Aim of the exercise:
Retype the data exactly, leaving nothing out.

Supplied entries:
* * * *

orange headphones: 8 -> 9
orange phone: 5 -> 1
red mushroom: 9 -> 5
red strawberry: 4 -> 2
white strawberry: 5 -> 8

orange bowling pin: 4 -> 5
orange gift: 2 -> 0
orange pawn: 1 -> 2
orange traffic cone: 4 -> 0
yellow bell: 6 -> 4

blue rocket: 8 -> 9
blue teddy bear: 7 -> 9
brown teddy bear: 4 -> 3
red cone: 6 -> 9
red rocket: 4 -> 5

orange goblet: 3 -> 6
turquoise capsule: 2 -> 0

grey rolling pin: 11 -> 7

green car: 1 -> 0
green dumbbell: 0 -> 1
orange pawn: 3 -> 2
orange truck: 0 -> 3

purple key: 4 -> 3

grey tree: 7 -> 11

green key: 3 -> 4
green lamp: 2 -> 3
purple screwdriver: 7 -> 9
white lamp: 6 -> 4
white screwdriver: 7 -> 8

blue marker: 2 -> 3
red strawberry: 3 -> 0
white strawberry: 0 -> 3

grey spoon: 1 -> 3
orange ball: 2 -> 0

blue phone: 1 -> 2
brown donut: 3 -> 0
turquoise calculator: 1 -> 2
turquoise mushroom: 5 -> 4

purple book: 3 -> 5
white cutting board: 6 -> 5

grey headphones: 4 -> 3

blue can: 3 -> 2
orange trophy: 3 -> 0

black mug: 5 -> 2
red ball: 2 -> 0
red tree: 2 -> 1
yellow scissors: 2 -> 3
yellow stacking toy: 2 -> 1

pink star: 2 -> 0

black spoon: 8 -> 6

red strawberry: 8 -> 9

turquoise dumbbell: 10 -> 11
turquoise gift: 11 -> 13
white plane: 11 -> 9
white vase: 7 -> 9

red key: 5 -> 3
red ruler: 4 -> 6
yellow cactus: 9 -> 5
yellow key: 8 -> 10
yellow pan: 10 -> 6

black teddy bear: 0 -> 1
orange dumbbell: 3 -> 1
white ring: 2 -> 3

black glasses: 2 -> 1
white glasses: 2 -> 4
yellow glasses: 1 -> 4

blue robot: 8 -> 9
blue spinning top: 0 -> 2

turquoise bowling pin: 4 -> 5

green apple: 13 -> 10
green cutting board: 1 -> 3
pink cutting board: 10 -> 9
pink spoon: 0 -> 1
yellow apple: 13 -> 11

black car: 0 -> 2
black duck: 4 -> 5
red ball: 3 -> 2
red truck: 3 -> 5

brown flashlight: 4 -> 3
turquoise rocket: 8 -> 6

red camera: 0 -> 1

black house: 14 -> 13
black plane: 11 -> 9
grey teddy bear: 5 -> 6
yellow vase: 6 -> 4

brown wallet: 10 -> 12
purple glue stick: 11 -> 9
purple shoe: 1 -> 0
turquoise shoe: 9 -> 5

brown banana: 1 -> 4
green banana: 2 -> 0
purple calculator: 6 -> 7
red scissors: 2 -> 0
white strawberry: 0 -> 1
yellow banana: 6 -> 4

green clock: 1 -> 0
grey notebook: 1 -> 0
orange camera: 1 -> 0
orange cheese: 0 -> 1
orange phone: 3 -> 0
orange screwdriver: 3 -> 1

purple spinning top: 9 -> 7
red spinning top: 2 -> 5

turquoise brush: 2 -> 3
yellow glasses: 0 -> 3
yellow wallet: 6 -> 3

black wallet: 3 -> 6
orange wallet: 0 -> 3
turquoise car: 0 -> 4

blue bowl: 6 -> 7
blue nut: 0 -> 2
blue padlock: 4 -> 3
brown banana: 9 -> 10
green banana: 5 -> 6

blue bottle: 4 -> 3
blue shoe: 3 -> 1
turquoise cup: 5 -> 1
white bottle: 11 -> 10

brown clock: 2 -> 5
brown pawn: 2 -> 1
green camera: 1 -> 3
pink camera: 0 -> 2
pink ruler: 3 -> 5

* * * *

Output of the exercise:
orange headphones: 8 -> 9
orange phone: 5 -> 1
red mushroom: 9 -> 5
red strawberry: 4 -> 2
white strawberry: 5 -> 8

orange bowling pin: 4 -> 5
orange gift: 2 -> 0
orange pawn: 1 -> 2
orange traffic cone: 4 -> 0
yellow bell: 6 -> 4

blue rocket: 8 -> 9
blue teddy bear: 7 -> 9
brown teddy bear: 4 -> 3
red cone: 6 -> 9
red rocket: 4 -> 5

orange goblet: 3 -> 6
turquoise capsule: 2 -> 0

grey rolling pin: 11 -> 7

green car: 1 -> 0
green dumbbell: 0 -> 1
orange pawn: 3 -> 2
orange truck: 0 -> 3

purple key: 4 -> 3

grey tree: 7 -> 11

green key: 3 -> 4
green lamp: 2 -> 3
purple screwdriver: 7 -> 9
white lamp: 6 -> 4
white screwdriver: 7 -> 8

blue marker: 2 -> 3
red strawberry: 3 -> 0
white strawberry: 0 -> 3

grey spoon: 1 -> 3
orange ball: 2 -> 0

blue phone: 1 -> 2
brown donut: 3 -> 0
turquoise calculator: 1 -> 2
turquoise mushroom: 5 -> 4

purple book: 3 -> 5
white cutting board: 6 -> 5

grey headphones: 4 -> 3

blue can: 3 -> 2
orange trophy: 3 -> 0

black mug: 5 -> 2
red ball: 2 -> 0
red tree: 2 -> 1
yellow scissors: 2 -> 3
yellow stacking toy: 2 -> 1

pink star: 2 -> 0

black spoon: 8 -> 6

red strawberry: 8 -> 9

turquoise dumbbell: 10 -> 11
turquoise gift: 11 -> 13
white plane: 11 -> 9
white vase: 7 -> 9

red key: 5 -> 3
red ruler: 4 -> 6
yellow cactus: 9 -> 5
yellow key: 8 -> 10
yellow pan: 10 -> 6

black teddy bear: 0 -> 1
orange dumbbell: 3 -> 1
white ring: 2 -> 3

black glasses: 2 -> 1
white glasses: 2 -> 4
yellow glasses: 1 -> 4

blue robot: 8 -> 9
blue spinning top: 0 -> 2

turquoise bowling pin: 4 -> 5

green apple: 13 -> 10
green cutting board: 1 -> 3
pink cutting board: 10 -> 9
pink spoon: 0 -> 1
yellow apple: 13 -> 11

black car: 0 -> 2
black duck: 4 -> 5
red ball: 3 -> 2
red truck: 3 -> 5

brown flashlight: 4 -> 3
turquoise rocket: 8 -> 6

red camera: 0 -> 1

black house: 14 -> 13
black plane: 11 -> 9
grey teddy bear: 5 -> 6
yellow vase: 6 -> 4

brown wallet: 10 -> 12
purple glue stick: 11 -> 9
purple shoe: 1 -> 0
turquoise shoe: 9 -> 5

brown banana: 1 -> 4
green banana: 2 -> 0
purple calculator: 6 -> 7
red scissors: 2 -> 0
white strawberry: 0 -> 1
yellow banana: 6 -> 4

green clock: 1 -> 0
grey notebook: 1 -> 0
orange camera: 1 -> 0
orange cheese: 0 -> 1
orange phone: 3 -> 0
orange screwdriver: 3 -> 1

purple spinning top: 9 -> 7
red spinning top: 2 -> 5

turquoise brush: 2 -> 3
yellow glasses: 0 -> 3
yellow wallet: 6 -> 3

black wallet: 3 -> 6
orange wallet: 0 -> 3
turquoise car: 0 -> 4

blue bowl: 6 -> 7
blue nut: 0 -> 2
blue padlock: 4 -> 3
brown banana: 9 -> 10
green banana: 5 -> 6

blue bottle: 4 -> 3
blue shoe: 3 -> 1
turquoise cup: 5 -> 1
white bottle: 11 -> 10

brown clock: 2 -> 5
brown pawn: 2 -> 1
green camera: 1 -> 3
pink camera: 0 -> 2
pink ruler: 3 -> 5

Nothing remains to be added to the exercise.